*Entries provided:*
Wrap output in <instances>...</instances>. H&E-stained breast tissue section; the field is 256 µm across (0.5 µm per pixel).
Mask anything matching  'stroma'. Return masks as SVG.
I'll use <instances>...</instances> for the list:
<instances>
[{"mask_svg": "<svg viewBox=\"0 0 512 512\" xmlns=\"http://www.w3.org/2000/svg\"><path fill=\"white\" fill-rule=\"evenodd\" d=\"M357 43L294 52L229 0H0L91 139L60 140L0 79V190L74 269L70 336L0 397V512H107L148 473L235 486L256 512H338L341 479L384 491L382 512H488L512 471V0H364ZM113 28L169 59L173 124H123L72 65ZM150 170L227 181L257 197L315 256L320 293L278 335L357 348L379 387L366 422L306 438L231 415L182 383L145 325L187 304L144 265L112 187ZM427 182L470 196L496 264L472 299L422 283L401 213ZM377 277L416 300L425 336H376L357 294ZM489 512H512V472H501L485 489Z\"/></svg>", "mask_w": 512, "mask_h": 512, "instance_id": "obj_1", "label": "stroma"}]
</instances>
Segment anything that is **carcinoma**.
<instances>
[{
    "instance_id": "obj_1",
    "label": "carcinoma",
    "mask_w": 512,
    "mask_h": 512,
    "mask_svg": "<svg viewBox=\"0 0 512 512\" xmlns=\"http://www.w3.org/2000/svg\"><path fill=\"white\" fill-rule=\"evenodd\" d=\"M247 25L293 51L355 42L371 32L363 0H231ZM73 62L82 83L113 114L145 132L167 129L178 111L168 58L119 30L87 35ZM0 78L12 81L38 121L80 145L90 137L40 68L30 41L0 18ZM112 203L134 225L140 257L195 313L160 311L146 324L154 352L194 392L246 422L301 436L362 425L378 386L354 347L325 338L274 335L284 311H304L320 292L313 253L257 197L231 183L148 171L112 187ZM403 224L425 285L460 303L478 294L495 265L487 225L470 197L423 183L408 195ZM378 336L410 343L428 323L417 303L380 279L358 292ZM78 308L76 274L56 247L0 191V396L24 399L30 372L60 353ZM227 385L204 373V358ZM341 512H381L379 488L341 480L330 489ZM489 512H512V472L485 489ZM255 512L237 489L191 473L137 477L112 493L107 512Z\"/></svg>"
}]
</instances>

*What you should do:*
Locate the lines above that hold the word "anything". Show every one of them.

*Answer to the exercise:*
Mask anything matching  'stroma'. Return masks as SVG.
Segment anything that is **carcinoma**.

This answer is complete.